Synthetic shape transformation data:
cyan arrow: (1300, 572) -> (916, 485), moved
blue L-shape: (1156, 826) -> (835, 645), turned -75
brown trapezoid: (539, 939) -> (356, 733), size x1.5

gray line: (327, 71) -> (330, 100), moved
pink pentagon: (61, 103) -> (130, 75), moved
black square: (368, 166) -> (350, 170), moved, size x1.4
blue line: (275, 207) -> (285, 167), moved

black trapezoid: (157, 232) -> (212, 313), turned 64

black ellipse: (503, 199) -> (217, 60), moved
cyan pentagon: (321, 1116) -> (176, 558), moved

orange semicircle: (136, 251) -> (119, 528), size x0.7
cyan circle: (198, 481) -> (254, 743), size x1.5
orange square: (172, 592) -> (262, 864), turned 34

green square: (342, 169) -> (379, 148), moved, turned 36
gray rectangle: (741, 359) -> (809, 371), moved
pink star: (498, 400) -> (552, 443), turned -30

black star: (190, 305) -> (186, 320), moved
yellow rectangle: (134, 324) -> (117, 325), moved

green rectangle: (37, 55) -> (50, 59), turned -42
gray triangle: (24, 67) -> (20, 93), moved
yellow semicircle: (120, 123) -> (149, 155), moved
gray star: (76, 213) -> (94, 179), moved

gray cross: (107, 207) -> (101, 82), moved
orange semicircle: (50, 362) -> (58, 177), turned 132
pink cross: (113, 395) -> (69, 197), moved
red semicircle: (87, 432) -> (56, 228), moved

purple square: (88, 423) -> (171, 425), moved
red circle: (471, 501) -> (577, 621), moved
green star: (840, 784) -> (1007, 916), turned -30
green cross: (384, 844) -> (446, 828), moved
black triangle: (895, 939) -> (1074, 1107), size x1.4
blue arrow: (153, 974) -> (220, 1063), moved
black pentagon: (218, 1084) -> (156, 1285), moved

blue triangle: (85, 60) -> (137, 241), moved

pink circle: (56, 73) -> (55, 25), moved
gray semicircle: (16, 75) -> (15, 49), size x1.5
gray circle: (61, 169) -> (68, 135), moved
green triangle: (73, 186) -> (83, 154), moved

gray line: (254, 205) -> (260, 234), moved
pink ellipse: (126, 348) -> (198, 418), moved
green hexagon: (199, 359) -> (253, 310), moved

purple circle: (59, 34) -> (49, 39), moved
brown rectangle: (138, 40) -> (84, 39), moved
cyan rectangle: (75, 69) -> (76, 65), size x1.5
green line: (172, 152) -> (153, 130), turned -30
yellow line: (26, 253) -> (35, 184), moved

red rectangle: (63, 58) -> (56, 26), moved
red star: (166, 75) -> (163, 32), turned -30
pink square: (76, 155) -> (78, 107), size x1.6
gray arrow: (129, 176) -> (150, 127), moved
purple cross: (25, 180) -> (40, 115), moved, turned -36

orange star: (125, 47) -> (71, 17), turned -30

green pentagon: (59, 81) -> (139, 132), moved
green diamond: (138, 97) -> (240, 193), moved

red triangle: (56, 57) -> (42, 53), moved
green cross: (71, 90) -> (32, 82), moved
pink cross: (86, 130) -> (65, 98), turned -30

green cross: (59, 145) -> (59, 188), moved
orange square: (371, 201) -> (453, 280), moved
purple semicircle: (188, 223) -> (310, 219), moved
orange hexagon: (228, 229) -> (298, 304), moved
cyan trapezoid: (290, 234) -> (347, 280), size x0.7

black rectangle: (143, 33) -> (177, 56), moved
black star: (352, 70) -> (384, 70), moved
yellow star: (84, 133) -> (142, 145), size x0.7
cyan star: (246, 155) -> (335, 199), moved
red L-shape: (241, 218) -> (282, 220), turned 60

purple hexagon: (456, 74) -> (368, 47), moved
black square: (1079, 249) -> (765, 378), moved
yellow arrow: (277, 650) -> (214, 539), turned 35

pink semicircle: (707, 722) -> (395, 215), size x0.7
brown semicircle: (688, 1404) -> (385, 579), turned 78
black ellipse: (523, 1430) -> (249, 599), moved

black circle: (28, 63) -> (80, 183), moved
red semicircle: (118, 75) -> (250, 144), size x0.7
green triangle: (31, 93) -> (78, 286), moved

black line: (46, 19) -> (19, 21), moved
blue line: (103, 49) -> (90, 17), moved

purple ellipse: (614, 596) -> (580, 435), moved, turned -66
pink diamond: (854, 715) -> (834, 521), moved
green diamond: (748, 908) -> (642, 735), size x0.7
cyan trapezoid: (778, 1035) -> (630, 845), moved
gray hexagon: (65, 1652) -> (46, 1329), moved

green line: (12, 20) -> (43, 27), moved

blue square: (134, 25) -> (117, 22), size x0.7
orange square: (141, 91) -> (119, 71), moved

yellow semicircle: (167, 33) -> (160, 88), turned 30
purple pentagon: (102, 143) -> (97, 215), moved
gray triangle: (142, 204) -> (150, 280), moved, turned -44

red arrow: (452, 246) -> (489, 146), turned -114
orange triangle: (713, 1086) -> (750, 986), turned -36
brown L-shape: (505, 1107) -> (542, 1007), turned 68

Your goal
Your answer must be every record above, set down exactly as written.

Written response
cyan arrow: (1300, 572) -> (916, 485), moved
blue L-shape: (1156, 826) -> (835, 645), turned -75
brown trapezoid: (539, 939) -> (356, 733), size x1.5

gray line: (327, 71) -> (330, 100), moved
pink pentagon: (61, 103) -> (130, 75), moved
black square: (368, 166) -> (350, 170), moved, size x1.4
blue line: (275, 207) -> (285, 167), moved

black trapezoid: (157, 232) -> (212, 313), turned 64

black ellipse: (503, 199) -> (217, 60), moved
cyan pentagon: (321, 1116) -> (176, 558), moved

orange semicircle: (136, 251) -> (119, 528), size x0.7
cyan circle: (198, 481) -> (254, 743), size x1.5
orange square: (172, 592) -> (262, 864), turned 34

green square: (342, 169) -> (379, 148), moved, turned 36
gray rectangle: (741, 359) -> (809, 371), moved
pink star: (498, 400) -> (552, 443), turned -30

black star: (190, 305) -> (186, 320), moved
yellow rectangle: (134, 324) -> (117, 325), moved

green rectangle: (37, 55) -> (50, 59), turned -42
gray triangle: (24, 67) -> (20, 93), moved
yellow semicircle: (120, 123) -> (149, 155), moved
gray star: (76, 213) -> (94, 179), moved

gray cross: (107, 207) -> (101, 82), moved
orange semicircle: (50, 362) -> (58, 177), turned 132
pink cross: (113, 395) -> (69, 197), moved
red semicircle: (87, 432) -> (56, 228), moved

purple square: (88, 423) -> (171, 425), moved
red circle: (471, 501) -> (577, 621), moved
green star: (840, 784) -> (1007, 916), turned -30
green cross: (384, 844) -> (446, 828), moved
black triangle: (895, 939) -> (1074, 1107), size x1.4
blue arrow: (153, 974) -> (220, 1063), moved
black pentagon: (218, 1084) -> (156, 1285), moved

blue triangle: (85, 60) -> (137, 241), moved

pink circle: (56, 73) -> (55, 25), moved
gray semicircle: (16, 75) -> (15, 49), size x1.5
gray circle: (61, 169) -> (68, 135), moved
green triangle: (73, 186) -> (83, 154), moved

gray line: (254, 205) -> (260, 234), moved
pink ellipse: (126, 348) -> (198, 418), moved
green hexagon: (199, 359) -> (253, 310), moved

purple circle: (59, 34) -> (49, 39), moved
brown rectangle: (138, 40) -> (84, 39), moved
cyan rectangle: (75, 69) -> (76, 65), size x1.5
green line: (172, 152) -> (153, 130), turned -30
yellow line: (26, 253) -> (35, 184), moved

red rectangle: (63, 58) -> (56, 26), moved
red star: (166, 75) -> (163, 32), turned -30
pink square: (76, 155) -> (78, 107), size x1.6
gray arrow: (129, 176) -> (150, 127), moved
purple cross: (25, 180) -> (40, 115), moved, turned -36

orange star: (125, 47) -> (71, 17), turned -30

green pentagon: (59, 81) -> (139, 132), moved
green diamond: (138, 97) -> (240, 193), moved

red triangle: (56, 57) -> (42, 53), moved
green cross: (71, 90) -> (32, 82), moved
pink cross: (86, 130) -> (65, 98), turned -30

green cross: (59, 145) -> (59, 188), moved
orange square: (371, 201) -> (453, 280), moved
purple semicircle: (188, 223) -> (310, 219), moved
orange hexagon: (228, 229) -> (298, 304), moved
cyan trapezoid: (290, 234) -> (347, 280), size x0.7

black rectangle: (143, 33) -> (177, 56), moved
black star: (352, 70) -> (384, 70), moved
yellow star: (84, 133) -> (142, 145), size x0.7
cyan star: (246, 155) -> (335, 199), moved
red L-shape: (241, 218) -> (282, 220), turned 60

purple hexagon: (456, 74) -> (368, 47), moved
black square: (1079, 249) -> (765, 378), moved
yellow arrow: (277, 650) -> (214, 539), turned 35

pink semicircle: (707, 722) -> (395, 215), size x0.7
brown semicircle: (688, 1404) -> (385, 579), turned 78
black ellipse: (523, 1430) -> (249, 599), moved

black circle: (28, 63) -> (80, 183), moved
red semicircle: (118, 75) -> (250, 144), size x0.7
green triangle: (31, 93) -> (78, 286), moved

black line: (46, 19) -> (19, 21), moved
blue line: (103, 49) -> (90, 17), moved

purple ellipse: (614, 596) -> (580, 435), moved, turned -66
pink diamond: (854, 715) -> (834, 521), moved
green diamond: (748, 908) -> (642, 735), size x0.7
cyan trapezoid: (778, 1035) -> (630, 845), moved
gray hexagon: (65, 1652) -> (46, 1329), moved

green line: (12, 20) -> (43, 27), moved

blue square: (134, 25) -> (117, 22), size x0.7
orange square: (141, 91) -> (119, 71), moved

yellow semicircle: (167, 33) -> (160, 88), turned 30
purple pentagon: (102, 143) -> (97, 215), moved
gray triangle: (142, 204) -> (150, 280), moved, turned -44

red arrow: (452, 246) -> (489, 146), turned -114
orange triangle: (713, 1086) -> (750, 986), turned -36
brown L-shape: (505, 1107) -> (542, 1007), turned 68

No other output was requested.